[Structured diff data]
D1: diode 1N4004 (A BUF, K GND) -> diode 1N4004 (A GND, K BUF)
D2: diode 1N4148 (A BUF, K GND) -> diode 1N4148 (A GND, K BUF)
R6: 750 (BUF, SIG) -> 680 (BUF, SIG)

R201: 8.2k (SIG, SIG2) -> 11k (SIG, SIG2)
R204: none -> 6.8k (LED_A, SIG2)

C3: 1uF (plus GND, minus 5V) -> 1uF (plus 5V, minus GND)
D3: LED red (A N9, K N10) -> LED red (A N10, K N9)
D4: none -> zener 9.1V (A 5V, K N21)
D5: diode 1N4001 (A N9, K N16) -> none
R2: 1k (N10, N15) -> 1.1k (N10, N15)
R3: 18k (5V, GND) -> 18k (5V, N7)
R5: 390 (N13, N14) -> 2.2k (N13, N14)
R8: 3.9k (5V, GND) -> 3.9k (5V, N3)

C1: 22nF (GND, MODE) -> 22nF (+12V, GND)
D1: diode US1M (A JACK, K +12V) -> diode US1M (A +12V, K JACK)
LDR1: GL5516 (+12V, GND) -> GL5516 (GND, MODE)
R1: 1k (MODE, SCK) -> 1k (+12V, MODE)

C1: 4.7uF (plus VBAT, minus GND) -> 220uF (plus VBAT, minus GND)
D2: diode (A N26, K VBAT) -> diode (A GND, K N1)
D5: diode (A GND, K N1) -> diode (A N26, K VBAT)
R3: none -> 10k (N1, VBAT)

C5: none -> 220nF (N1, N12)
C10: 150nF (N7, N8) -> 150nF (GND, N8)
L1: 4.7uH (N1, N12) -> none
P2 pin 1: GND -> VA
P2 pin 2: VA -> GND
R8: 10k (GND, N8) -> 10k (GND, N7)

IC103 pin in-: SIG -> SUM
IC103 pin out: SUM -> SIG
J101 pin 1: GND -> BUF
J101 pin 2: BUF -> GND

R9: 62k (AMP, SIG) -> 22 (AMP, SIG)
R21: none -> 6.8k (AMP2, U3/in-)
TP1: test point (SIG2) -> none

■ GOAL OF THE EXERCISE:
Would you print, exactly as written, every line above from the one holding "R201: 8.2k (SIG, SIG2) -> 11k (SIG, SIG2)" through the one holding "C1: 22nF (GND, MODE) -> 22nF (+12V, GND)", with both included and no other lines?

■ TASK SOLUTION:
R201: 8.2k (SIG, SIG2) -> 11k (SIG, SIG2)
R204: none -> 6.8k (LED_A, SIG2)

C3: 1uF (plus GND, minus 5V) -> 1uF (plus 5V, minus GND)
D3: LED red (A N9, K N10) -> LED red (A N10, K N9)
D4: none -> zener 9.1V (A 5V, K N21)
D5: diode 1N4001 (A N9, K N16) -> none
R2: 1k (N10, N15) -> 1.1k (N10, N15)
R3: 18k (5V, GND) -> 18k (5V, N7)
R5: 390 (N13, N14) -> 2.2k (N13, N14)
R8: 3.9k (5V, GND) -> 3.9k (5V, N3)

C1: 22nF (GND, MODE) -> 22nF (+12V, GND)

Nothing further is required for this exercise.